- WHAT THE TASK ASKS:
The entries are to be repeated exactly, with all pictures omitted.

Collected data entries:
▬▬▬▬▬▬▬▬▬▬

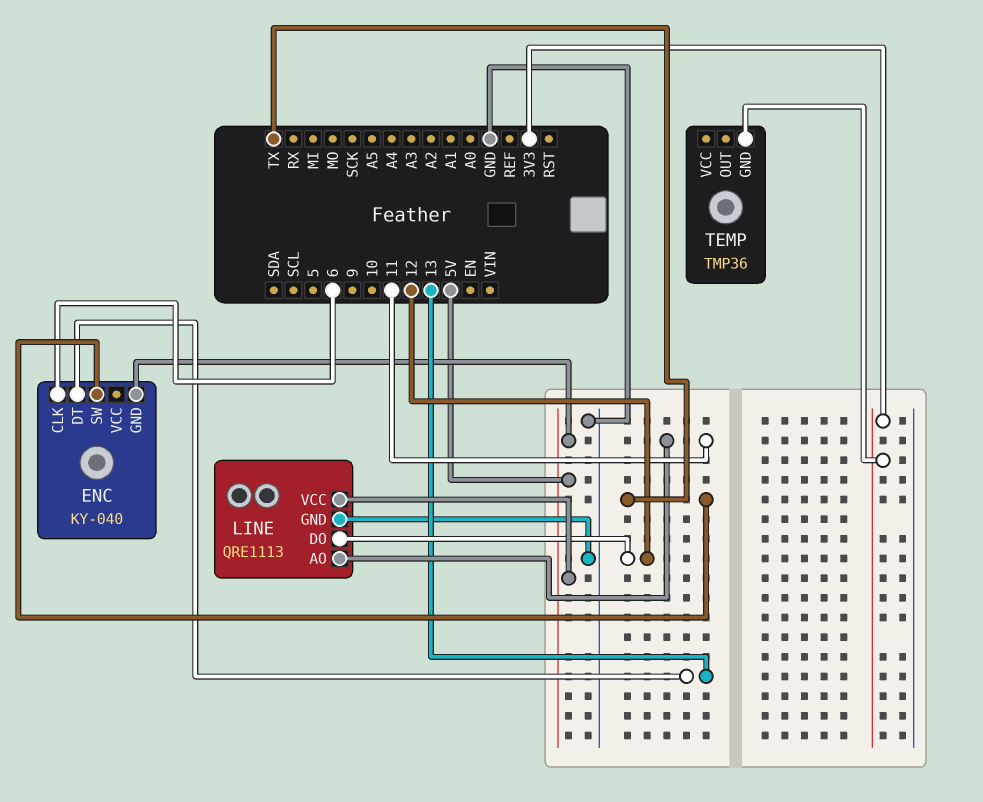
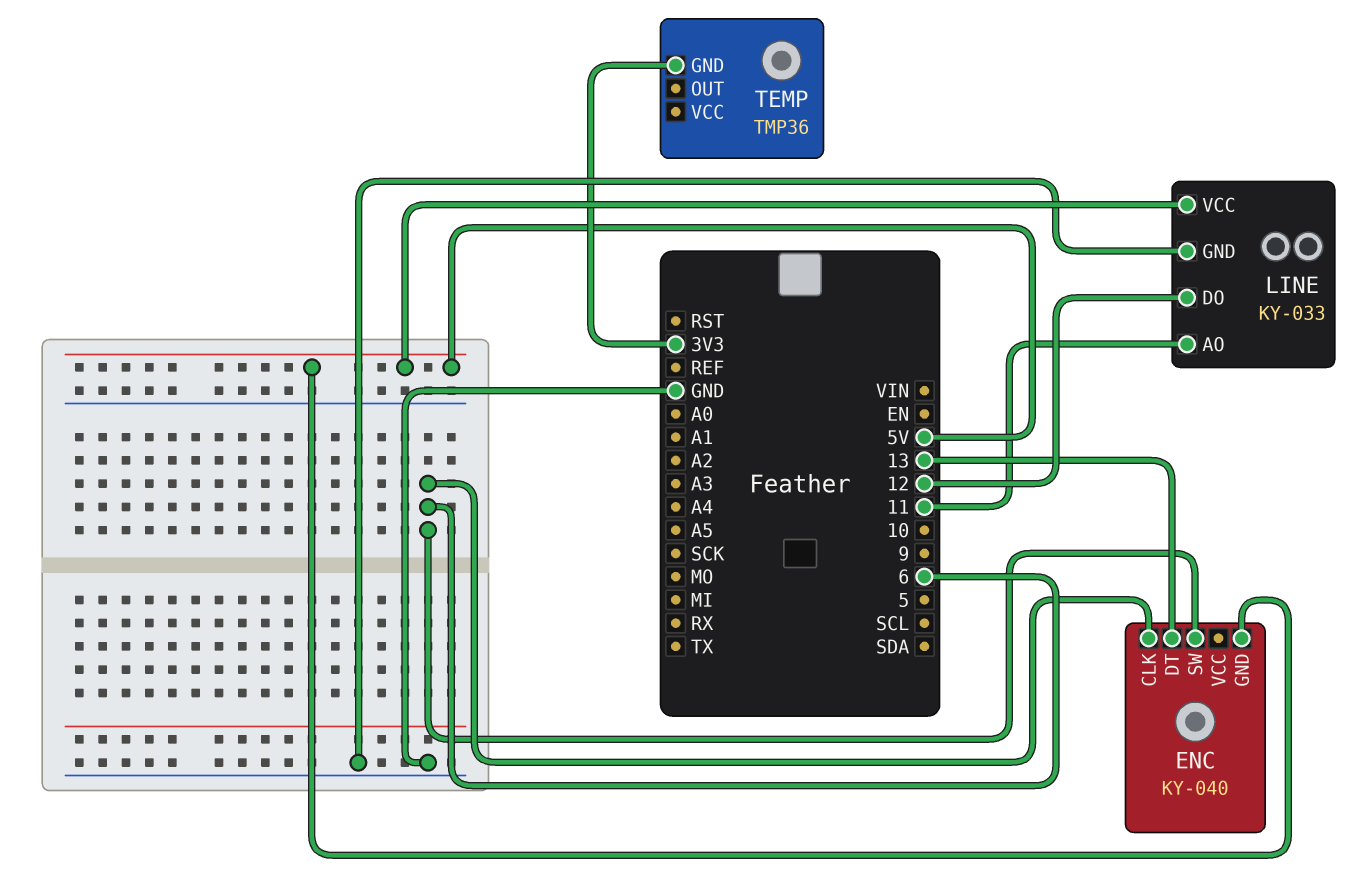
ENC pin SW: TX -> 6
LINE: QRE1113 -> KY-033

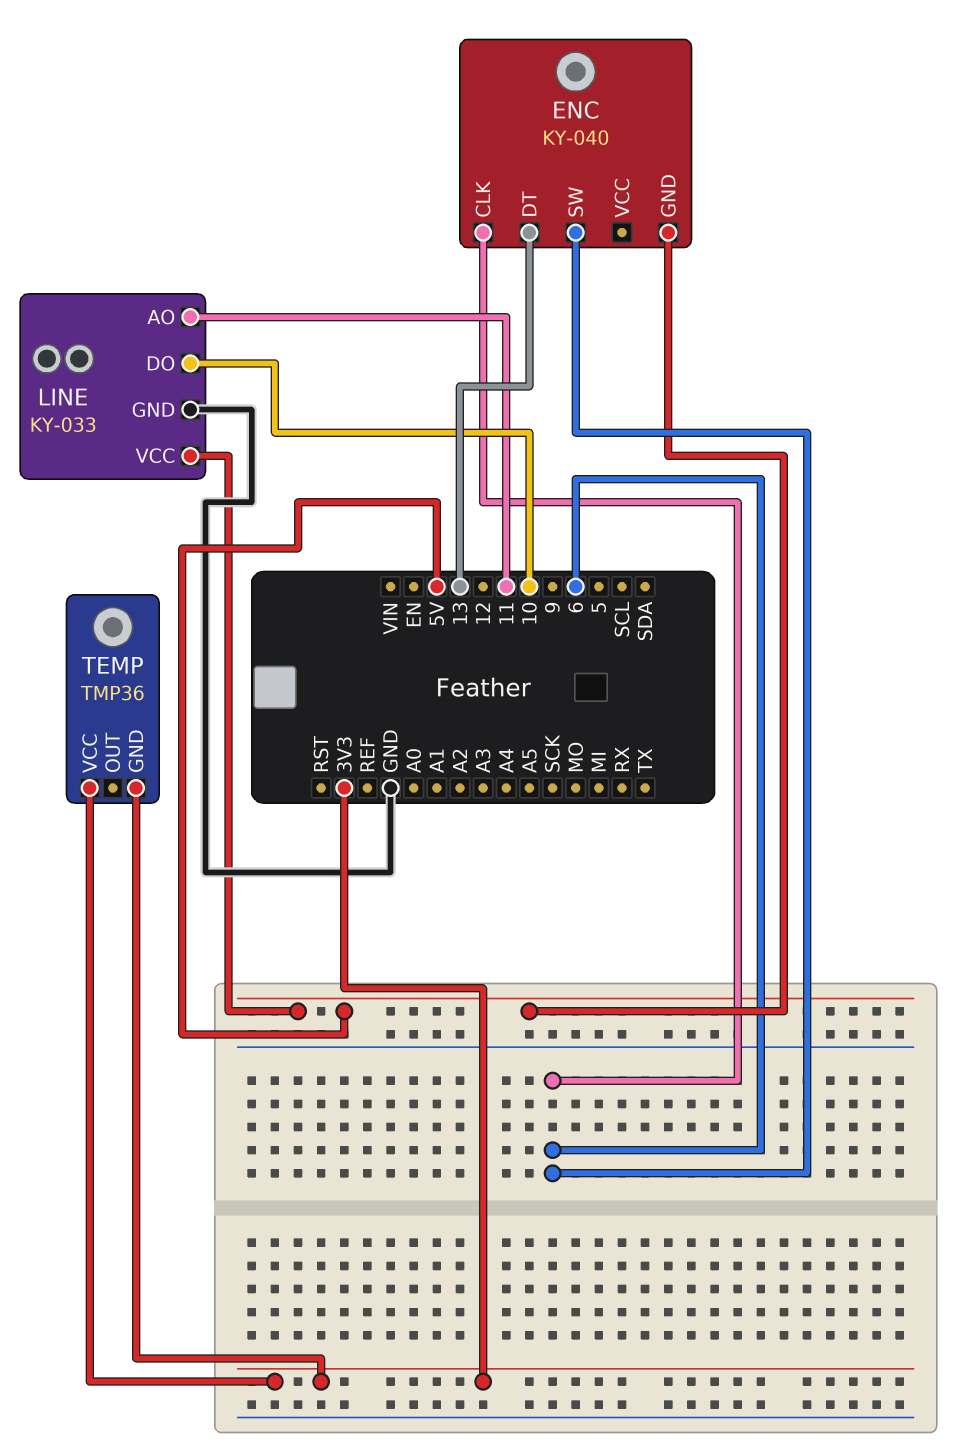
LINE pin DO: 12 -> 10
TEMP pin VCC: none -> 3V3

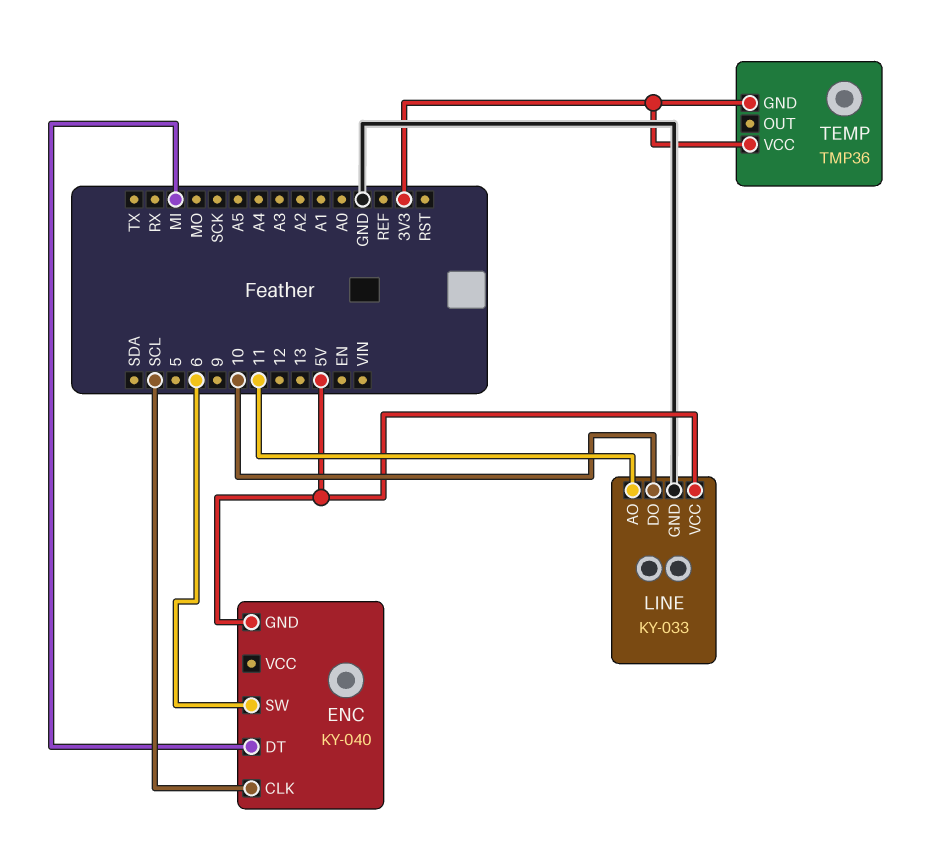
ENC pin CLK: 6 -> SCL
ENC pin DT: 13 -> MI

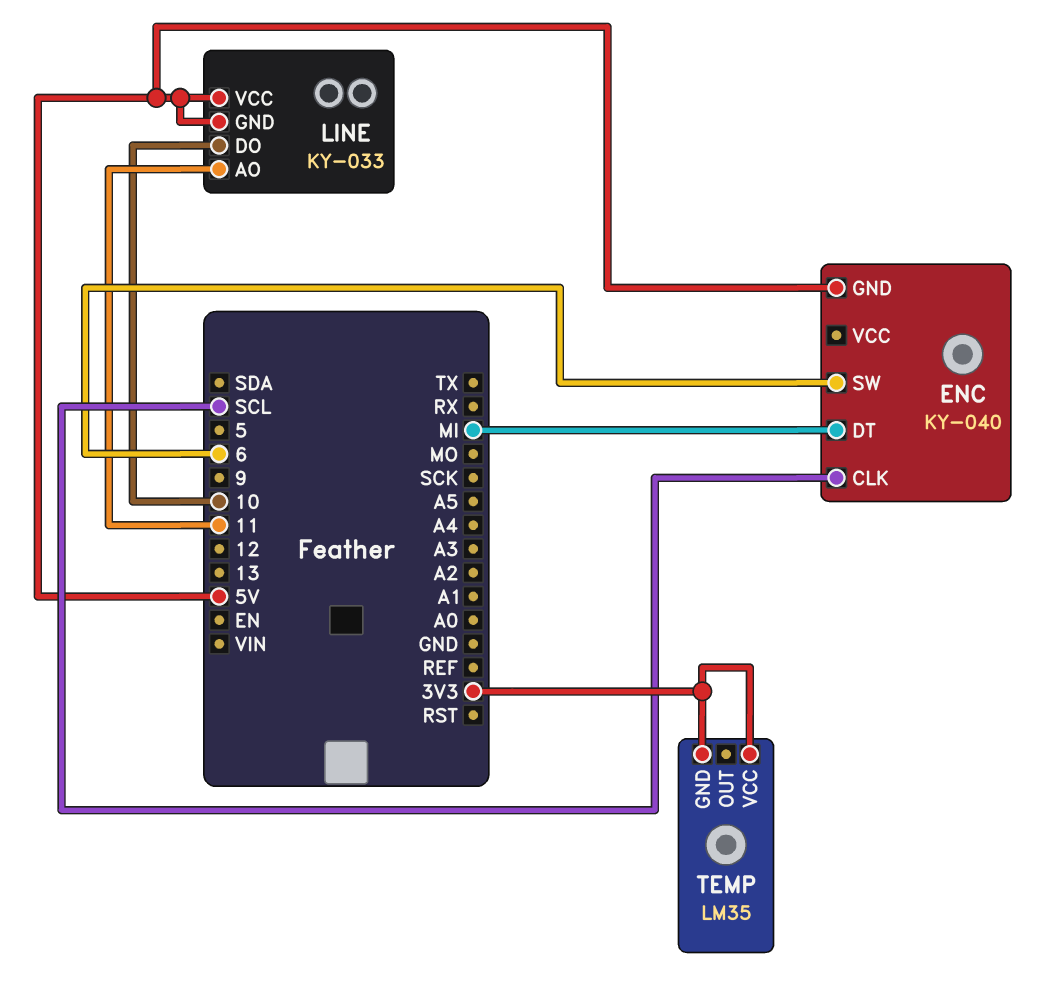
LINE pin GND: GND -> 5V
TEMP: TMP36 -> LM35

▬▬▬▬▬▬▬▬▬▬

- EXERCISE SOLUTION:
ENC pin SW: TX -> 6
LINE: QRE1113 -> KY-033

LINE pin DO: 12 -> 10
TEMP pin VCC: none -> 3V3

ENC pin CLK: 6 -> SCL
ENC pin DT: 13 -> MI

LINE pin GND: GND -> 5V
TEMP: TMP36 -> LM35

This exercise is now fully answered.